Description of the task:
For every entry below, give an exact repeat and leave out the pictures.

Provided entries:
╭──
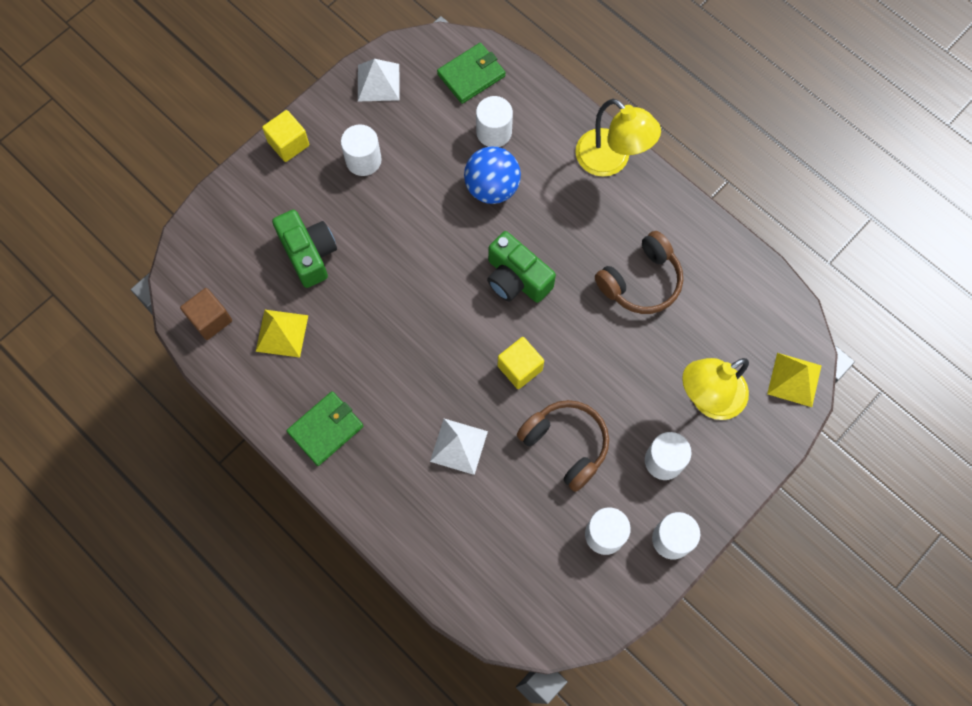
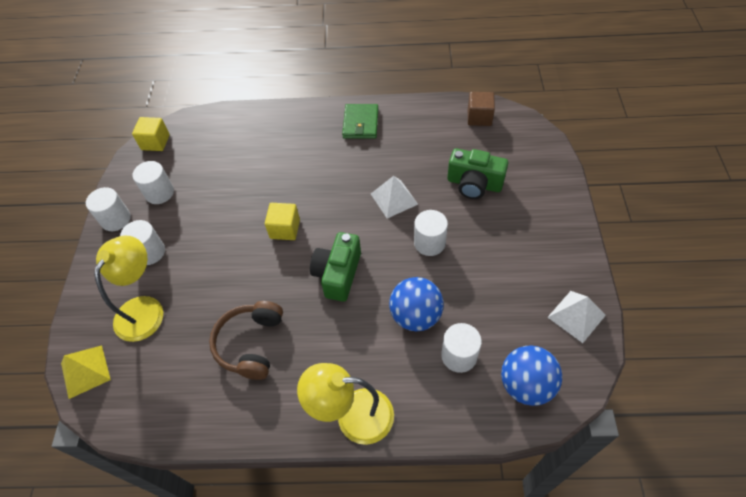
camera: 140 degrees right, 15 degrees down
(282, 333) = (436, 140): yellow pyramid -> none
(288, 143) = (569, 227): yellow cube -> yellow cube (155, 142)
(363, 160) = (515, 258): white cylinder -> white cylinder (429, 243)
(459, 446) = (282, 168): white pyramid -> white pyramid (394, 199)
(471, 75) = (526, 385): green wallet -> blue ball
(516, 278) = (338, 274): green camera -> green camera turned 75 degrees counterclockwise
(566, 445) = (219, 214): brown headphones -> none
╰──
Response below:
camera: 140 degrees right, 15 degrees down
(282, 333) = (436, 140): yellow pyramid -> none
(288, 143) = (569, 227): yellow cube -> yellow cube (155, 142)
(363, 160) = (515, 258): white cylinder -> white cylinder (429, 243)
(459, 446) = (282, 168): white pyramid -> white pyramid (394, 199)
(471, 75) = (526, 385): green wallet -> blue ball
(516, 278) = (338, 274): green camera -> green camera turned 75 degrees counterclockwise
(566, 445) = (219, 214): brown headphones -> none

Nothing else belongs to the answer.